Problem description
The entries below are to be written out exactly, with no images included.

Saved entries:

▽

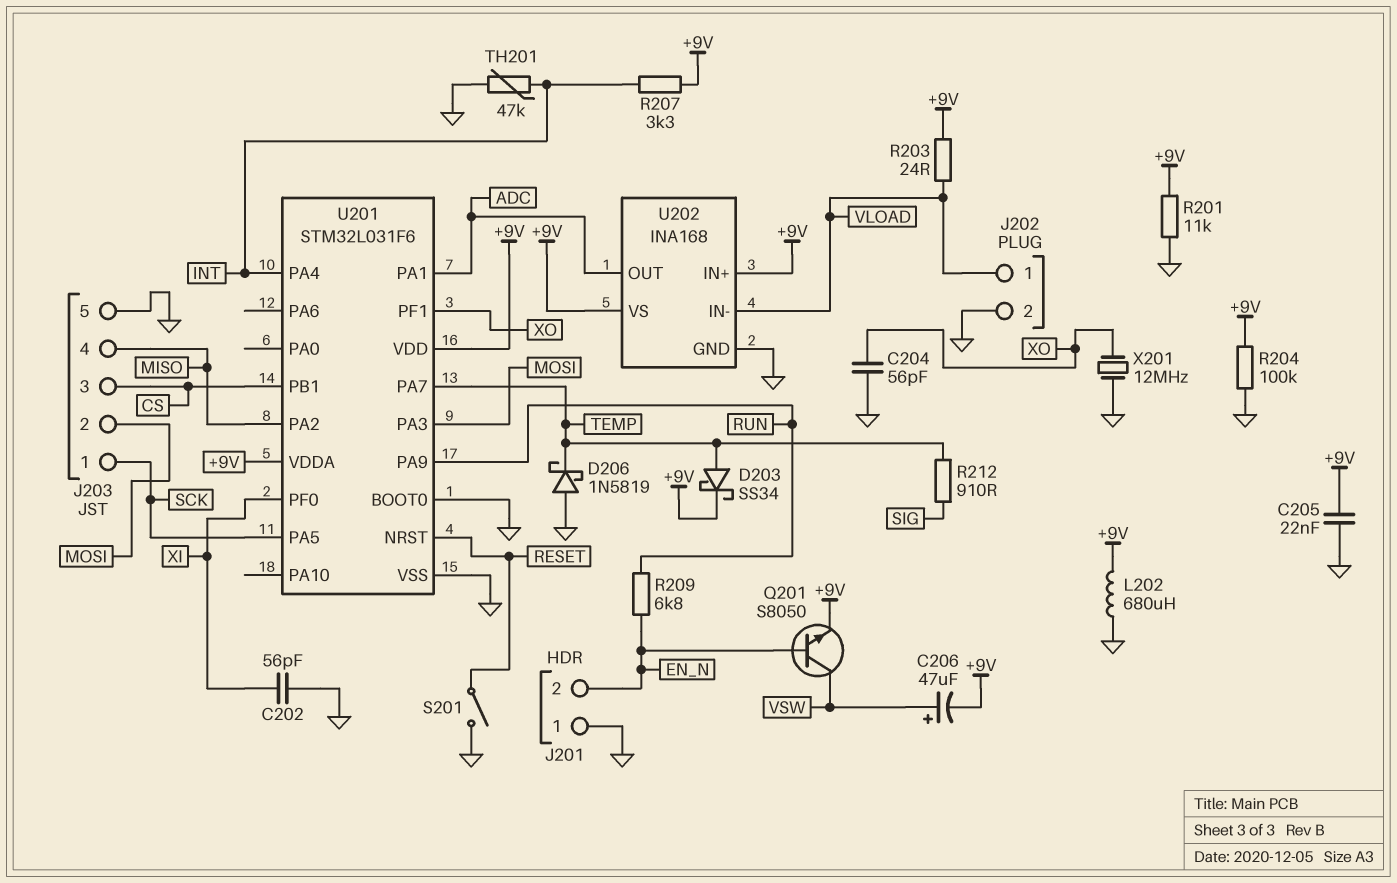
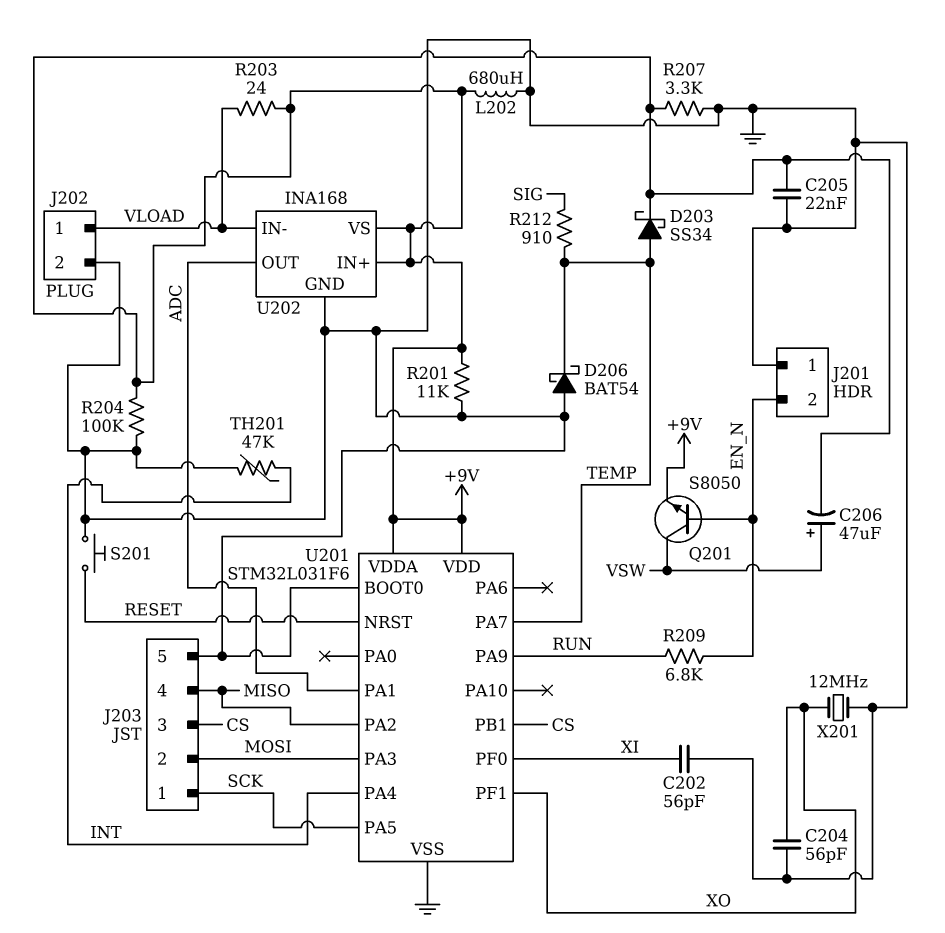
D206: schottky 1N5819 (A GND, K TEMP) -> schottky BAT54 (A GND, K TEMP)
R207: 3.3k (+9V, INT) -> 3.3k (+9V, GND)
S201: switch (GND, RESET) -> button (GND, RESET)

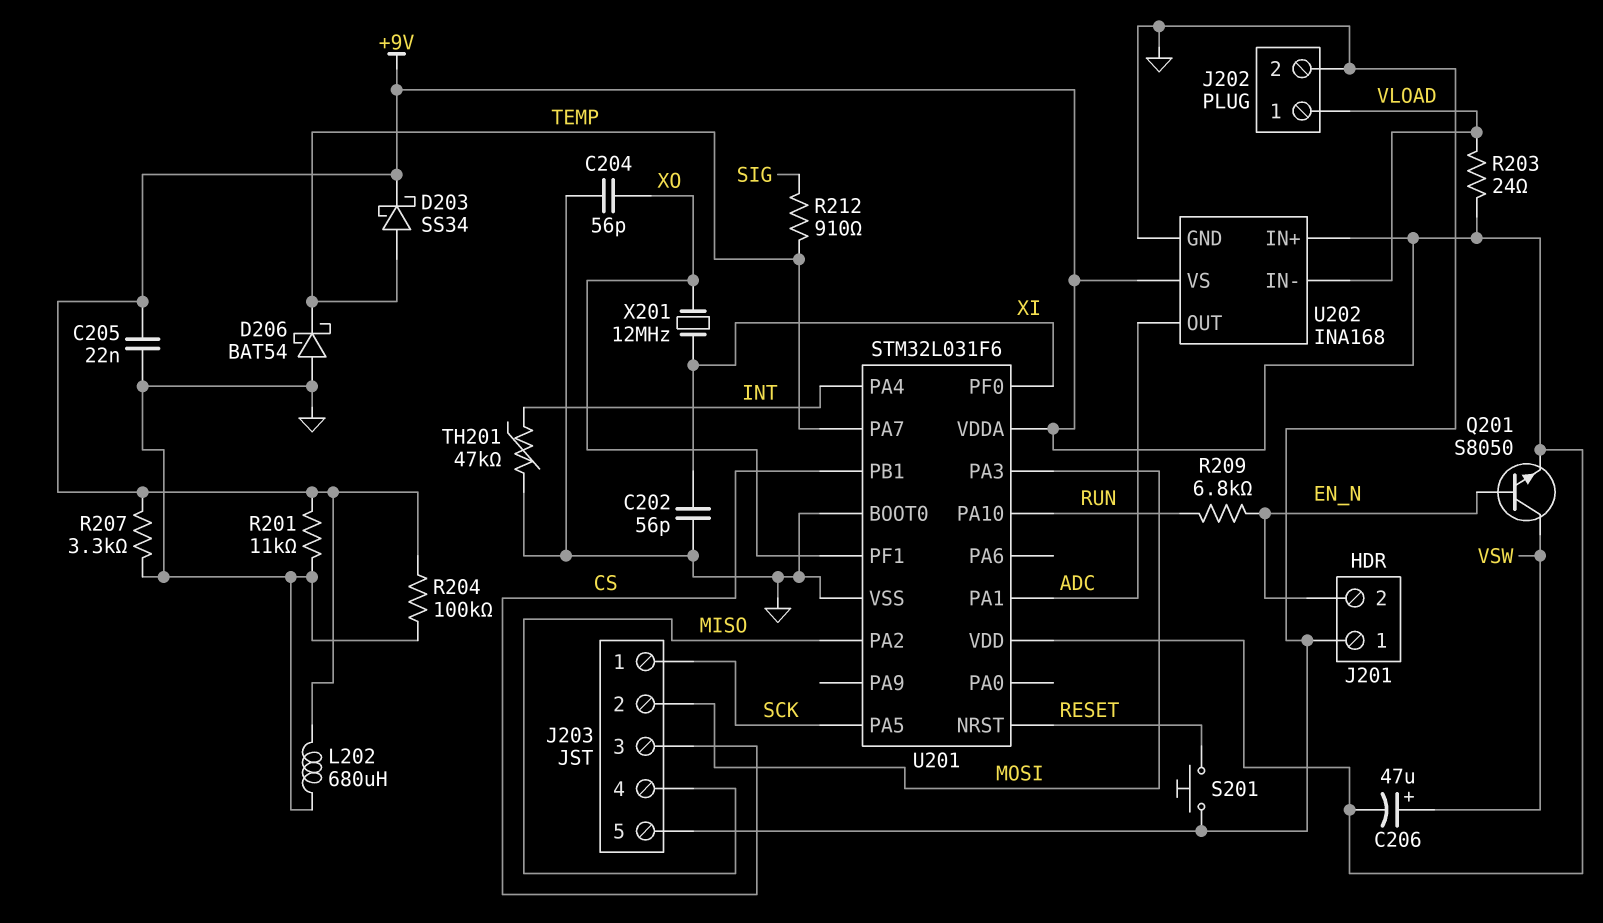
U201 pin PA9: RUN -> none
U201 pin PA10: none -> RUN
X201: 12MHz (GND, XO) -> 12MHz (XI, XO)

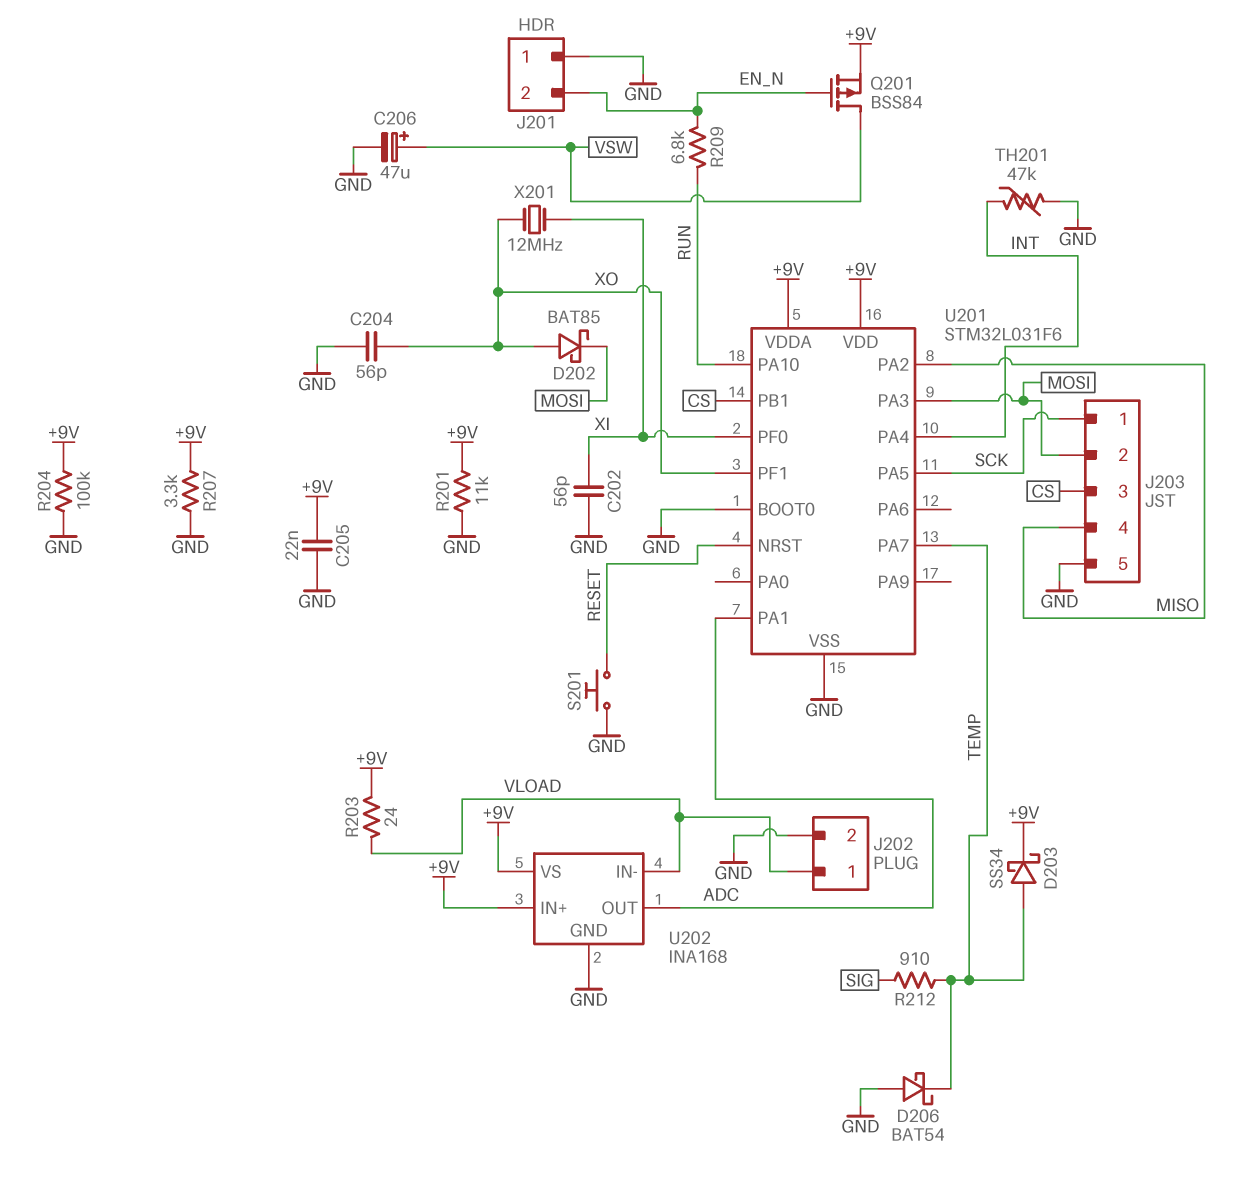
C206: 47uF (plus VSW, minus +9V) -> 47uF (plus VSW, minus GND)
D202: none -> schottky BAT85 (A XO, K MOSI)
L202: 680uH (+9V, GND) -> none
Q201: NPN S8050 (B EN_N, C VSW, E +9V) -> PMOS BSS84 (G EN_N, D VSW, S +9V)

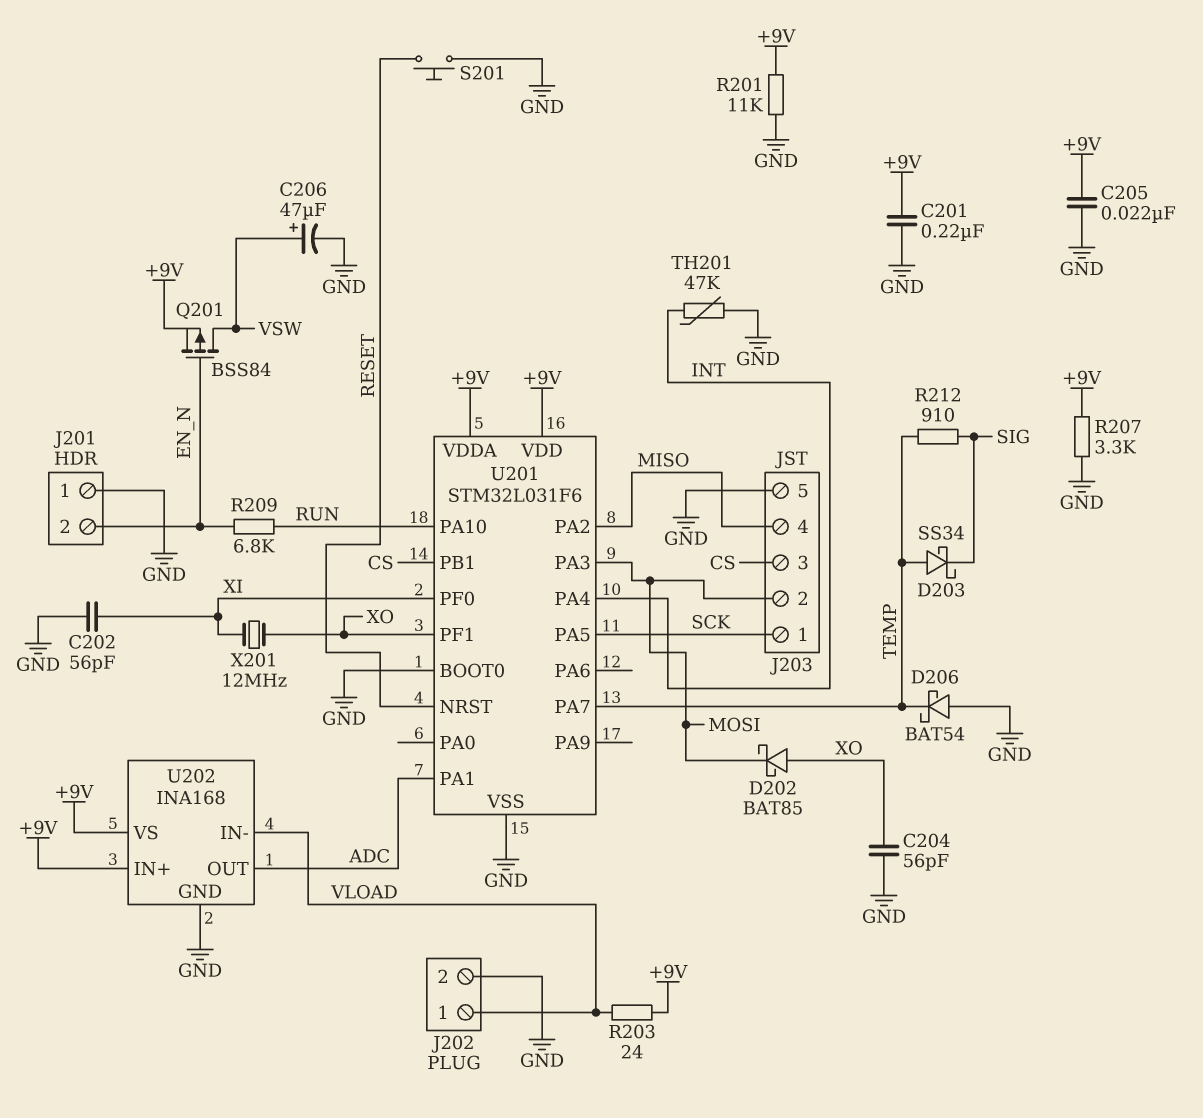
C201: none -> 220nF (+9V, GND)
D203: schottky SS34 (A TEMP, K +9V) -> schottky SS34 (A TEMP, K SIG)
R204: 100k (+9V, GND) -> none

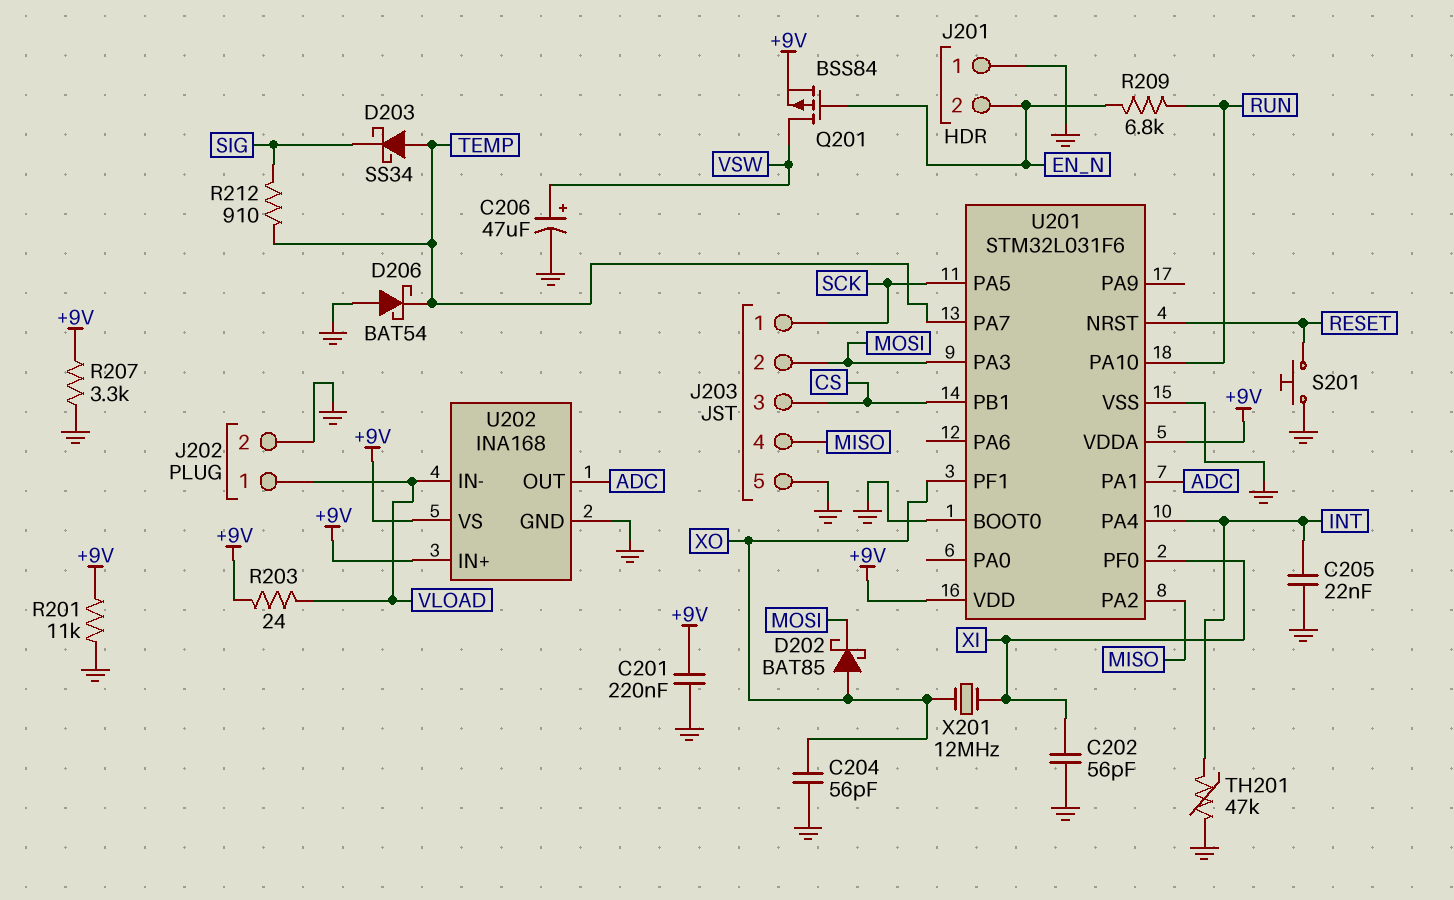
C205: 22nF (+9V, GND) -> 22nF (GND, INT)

△

Exercise output
D206: schottky 1N5819 (A GND, K TEMP) -> schottky BAT54 (A GND, K TEMP)
R207: 3.3k (+9V, INT) -> 3.3k (+9V, GND)
S201: switch (GND, RESET) -> button (GND, RESET)

U201 pin PA9: RUN -> none
U201 pin PA10: none -> RUN
X201: 12MHz (GND, XO) -> 12MHz (XI, XO)

C206: 47uF (plus VSW, minus +9V) -> 47uF (plus VSW, minus GND)
D202: none -> schottky BAT85 (A XO, K MOSI)
L202: 680uH (+9V, GND) -> none
Q201: NPN S8050 (B EN_N, C VSW, E +9V) -> PMOS BSS84 (G EN_N, D VSW, S +9V)

C201: none -> 220nF (+9V, GND)
D203: schottky SS34 (A TEMP, K +9V) -> schottky SS34 (A TEMP, K SIG)
R204: 100k (+9V, GND) -> none

C205: 22nF (+9V, GND) -> 22nF (GND, INT)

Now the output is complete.